Saved entries

BEGIN

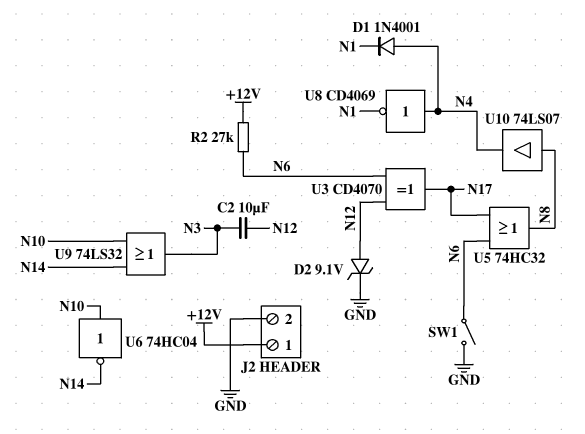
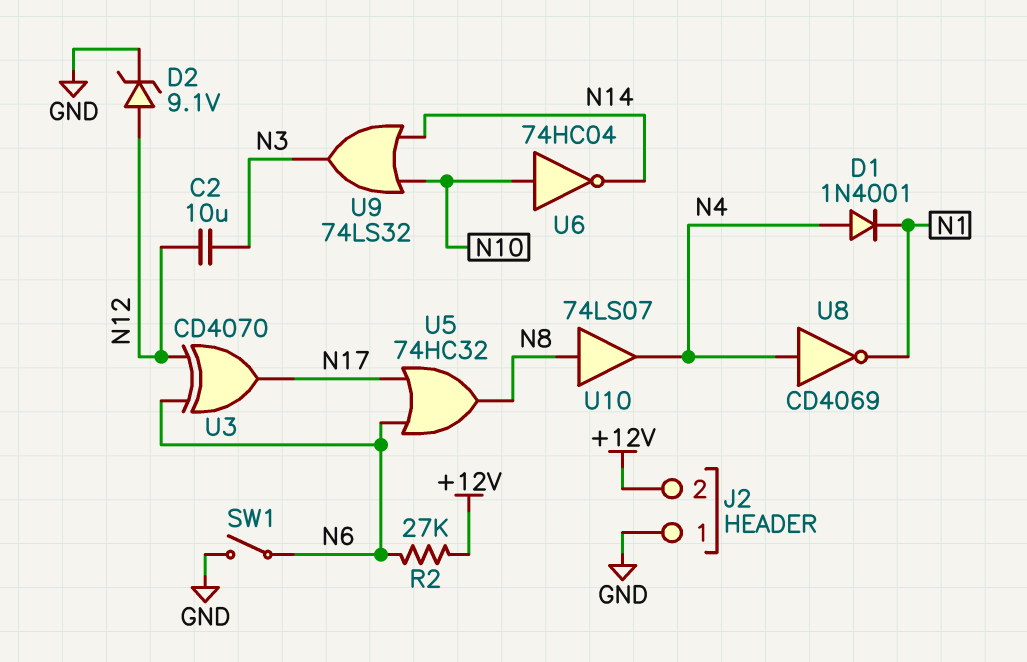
J2 pin 1: +12V -> GND
J2 pin 2: GND -> +12V

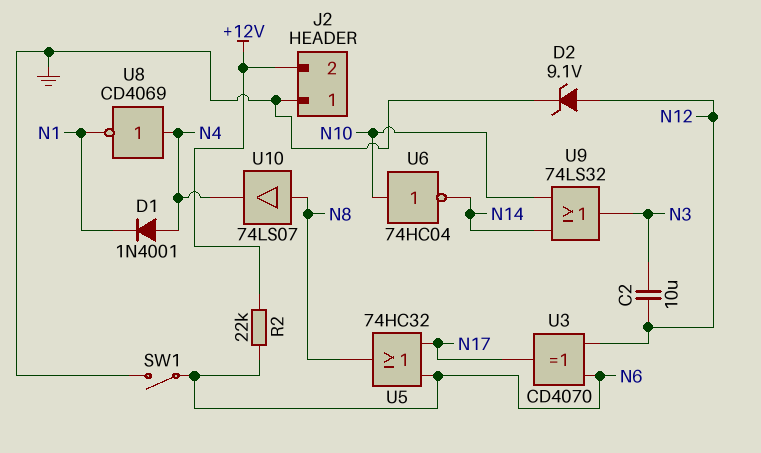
R2: 27k (+12V, N6) -> 22k (+12V, N6)

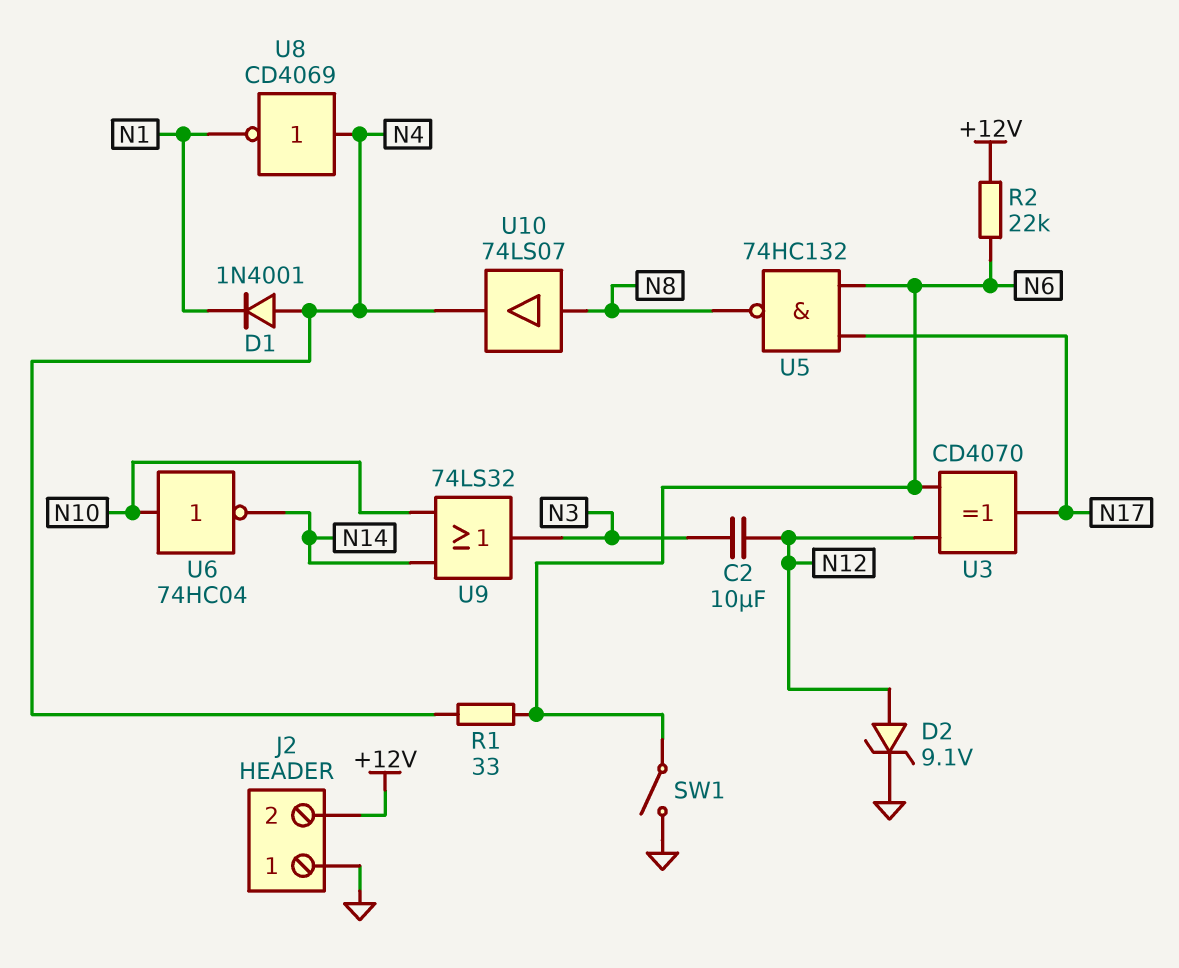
R1: none -> 33 (N4, N6)
U5: OR 74HC32 (in N6, in N17, out N8) -> NAND 74HC132 (in N6, in N17, out N8)

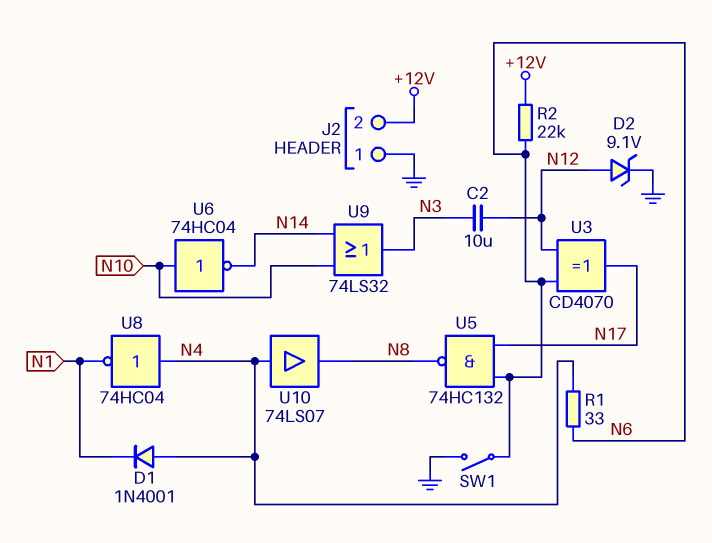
U8: NOT CD4069 (in N4, out N1) -> NOT 74HC04 (in N4, out N1)
U10: buffer 74LS07 (in N8, out N4) -> buffer 74LS07 (in N4, out N8)

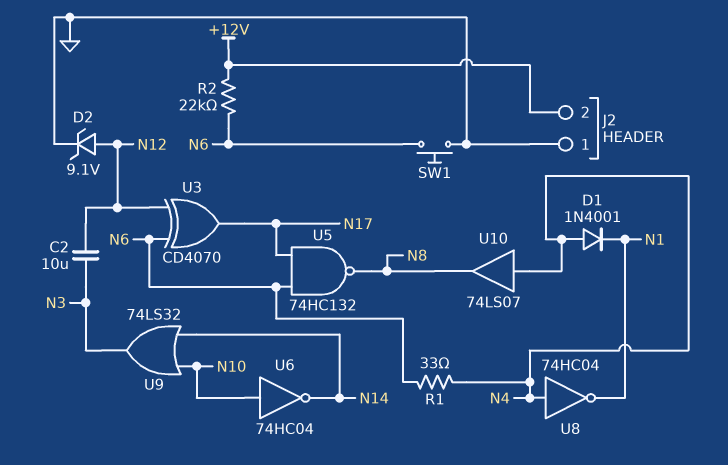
SW1: switch (GND, N6) -> button (GND, N6)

END

## WHAT THE EXERCISE ASKS
Using the records above, copy exactly and only the lines from the line with "U5: OR 74HC32" through the end, both included; leave every picture out.

## RESPONSE BOX
U5: OR 74HC32 (in N6, in N17, out N8) -> NAND 74HC132 (in N6, in N17, out N8)

U8: NOT CD4069 (in N4, out N1) -> NOT 74HC04 (in N4, out N1)
U10: buffer 74LS07 (in N8, out N4) -> buffer 74LS07 (in N4, out N8)

SW1: switch (GND, N6) -> button (GND, N6)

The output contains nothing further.